• **TASK INSTRUCTIONS**
Where in the records does the word "arrow" occur? Copy each line in which it does.
[[ DATA EXCERPTS open ]]
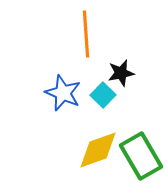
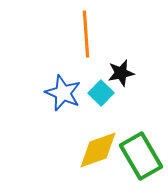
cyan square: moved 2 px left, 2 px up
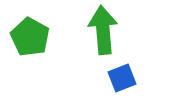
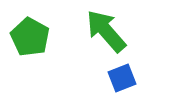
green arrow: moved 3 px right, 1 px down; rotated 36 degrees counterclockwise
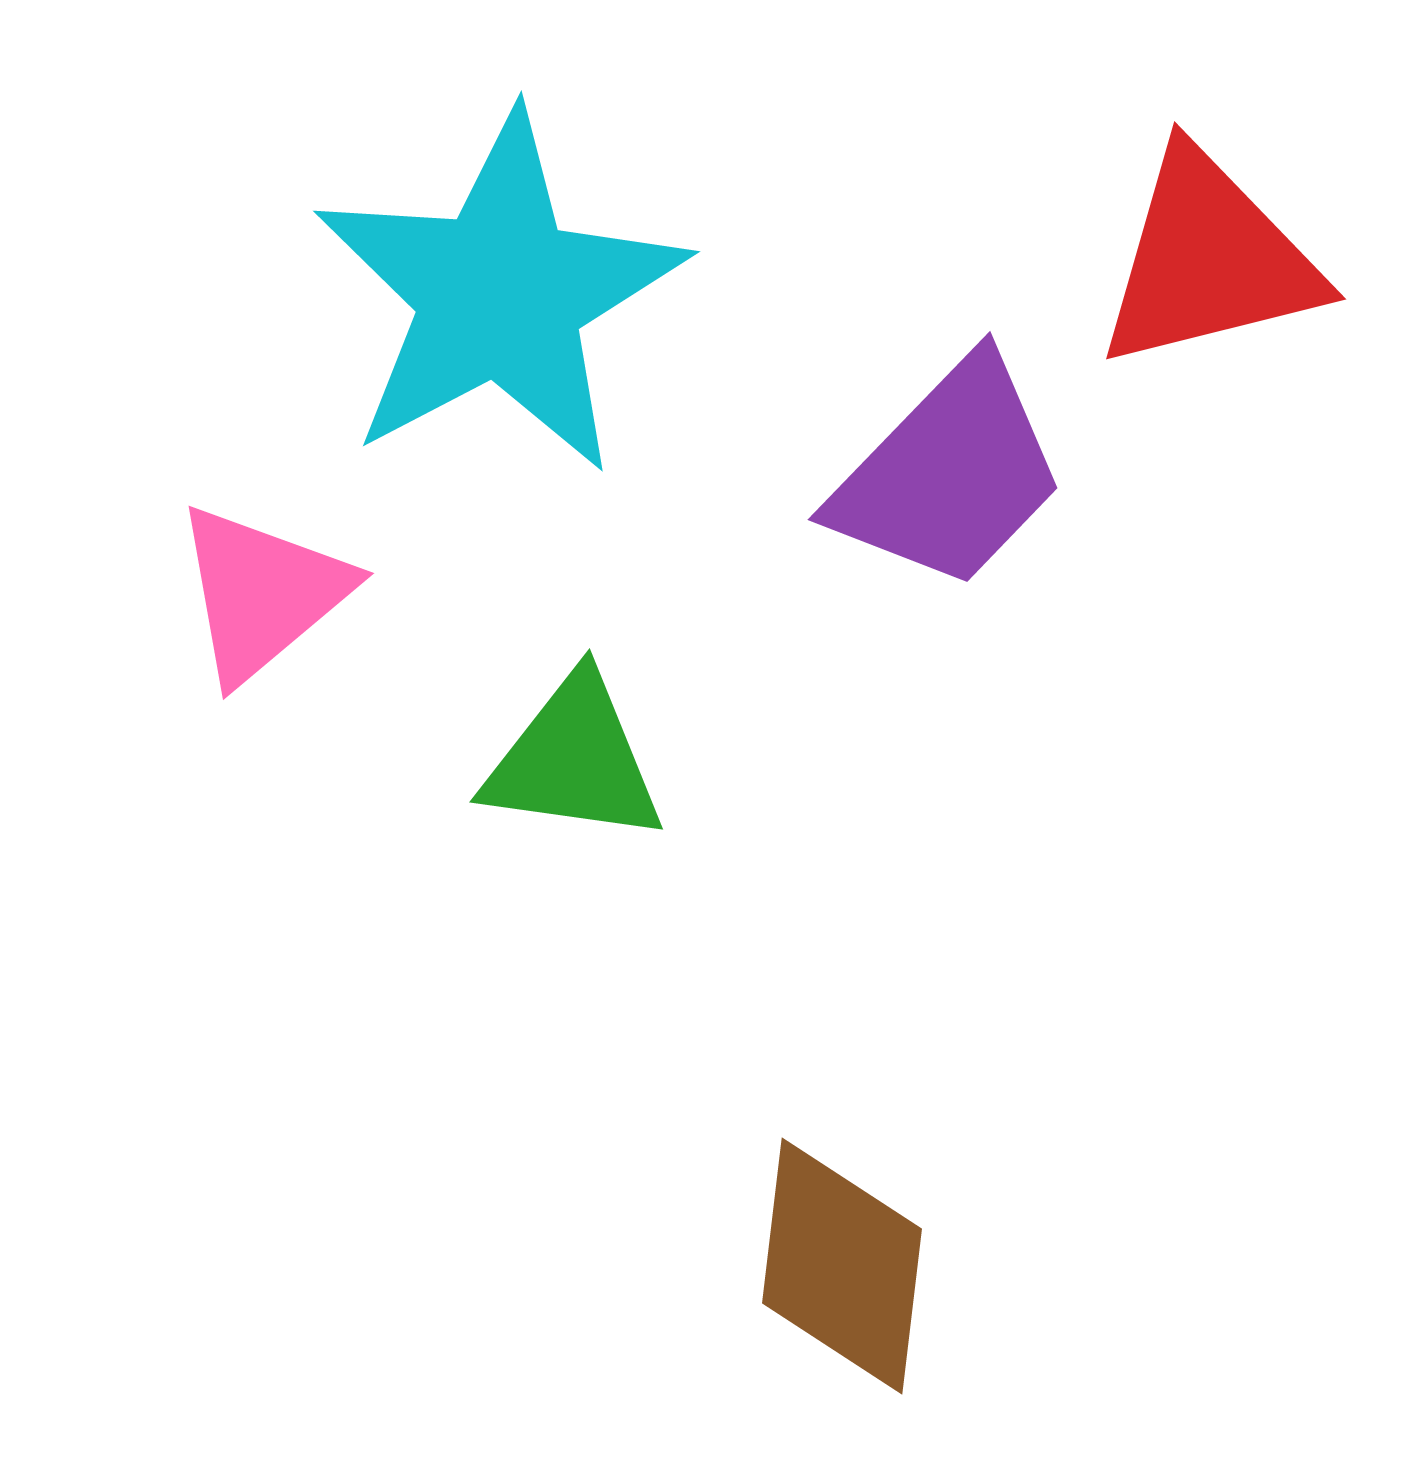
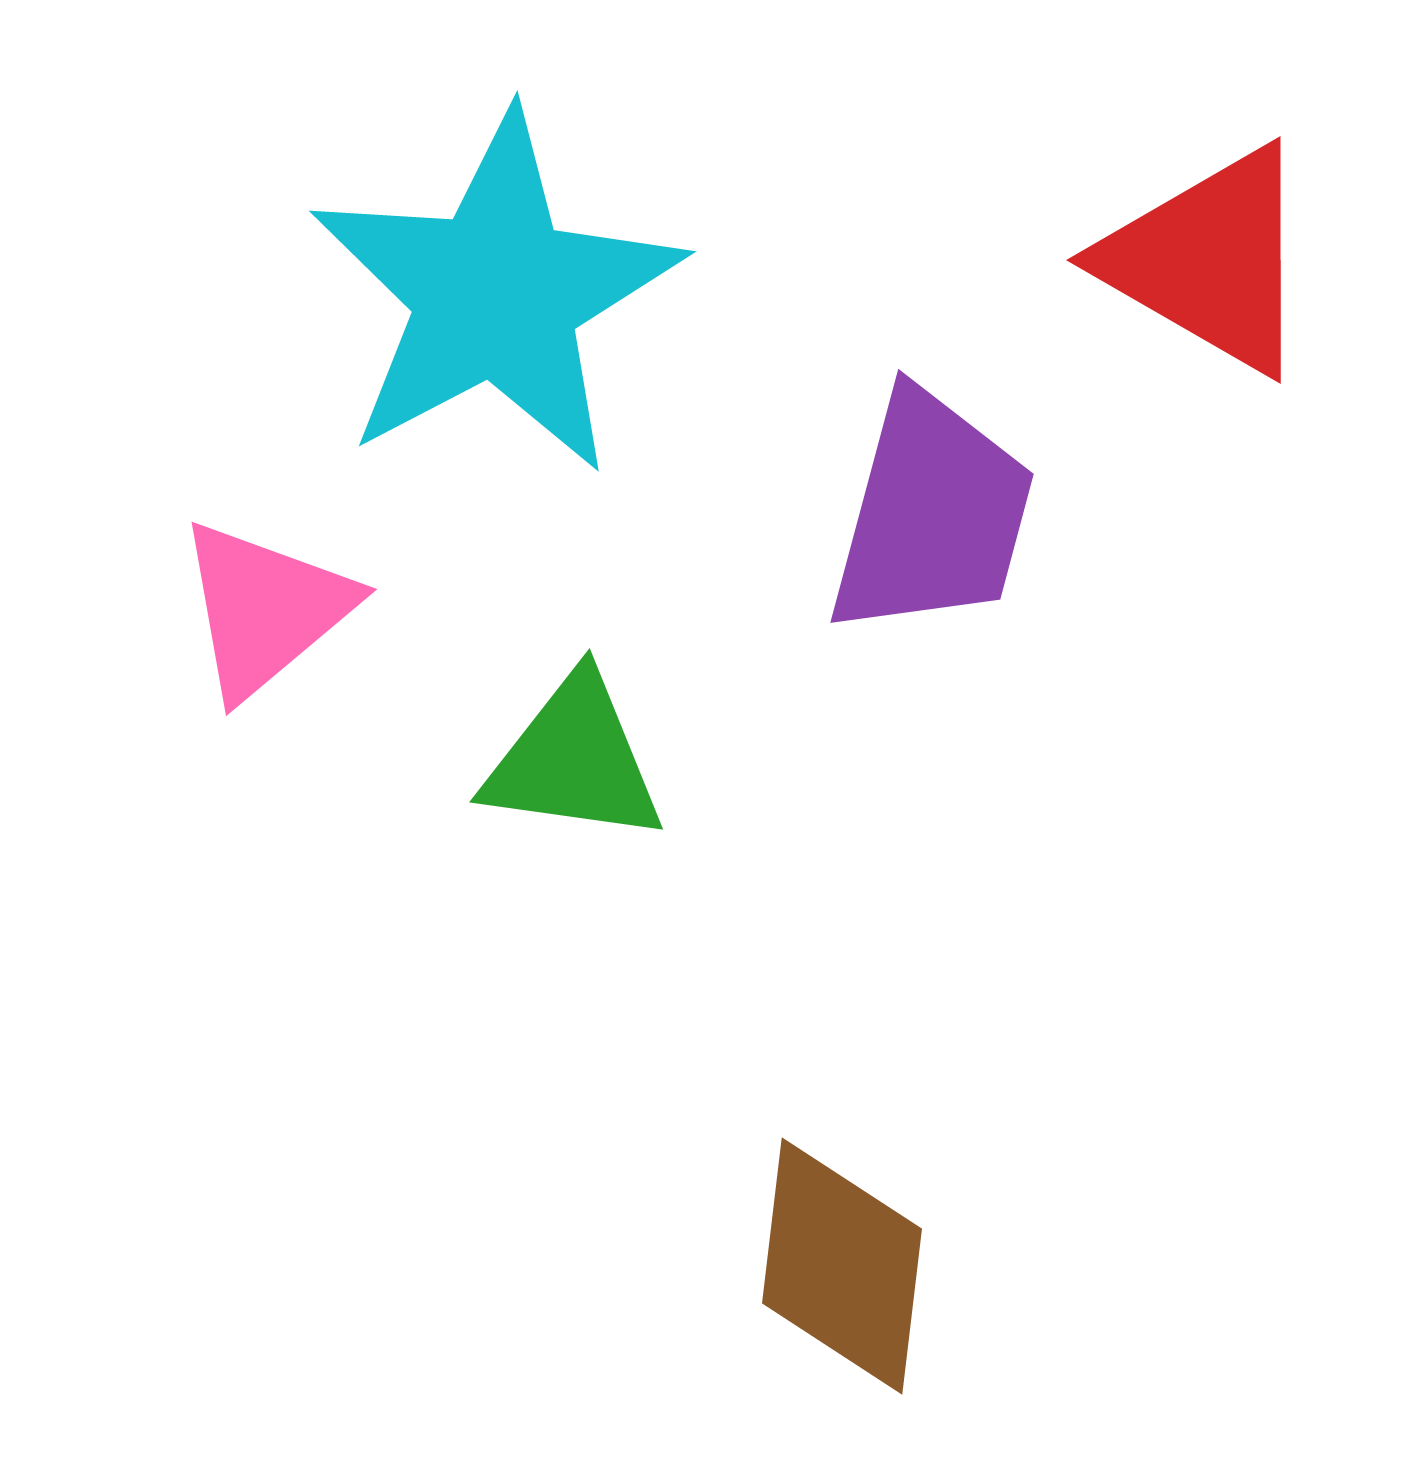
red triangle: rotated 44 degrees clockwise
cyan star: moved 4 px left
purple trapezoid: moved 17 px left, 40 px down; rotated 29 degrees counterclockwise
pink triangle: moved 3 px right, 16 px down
[[ DATA EXCERPTS closed ]]
[[ DATA EXCERPTS open ]]
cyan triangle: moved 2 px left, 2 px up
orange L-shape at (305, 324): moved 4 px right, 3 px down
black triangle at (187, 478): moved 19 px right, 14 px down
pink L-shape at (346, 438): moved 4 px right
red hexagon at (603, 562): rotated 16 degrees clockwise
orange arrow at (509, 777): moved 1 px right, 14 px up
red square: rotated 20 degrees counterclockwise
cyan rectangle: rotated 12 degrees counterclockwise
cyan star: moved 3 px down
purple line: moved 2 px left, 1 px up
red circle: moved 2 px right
[[ DATA EXCERPTS closed ]]
[[ DATA EXCERPTS open ]]
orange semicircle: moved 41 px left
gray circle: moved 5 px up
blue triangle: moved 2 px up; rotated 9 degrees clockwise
[[ DATA EXCERPTS closed ]]
• **WRITTEN ANSWER**
green arrow: moved 3 px right, 1 px down; rotated 36 degrees counterclockwise
orange arrow at (509, 777): moved 1 px right, 14 px up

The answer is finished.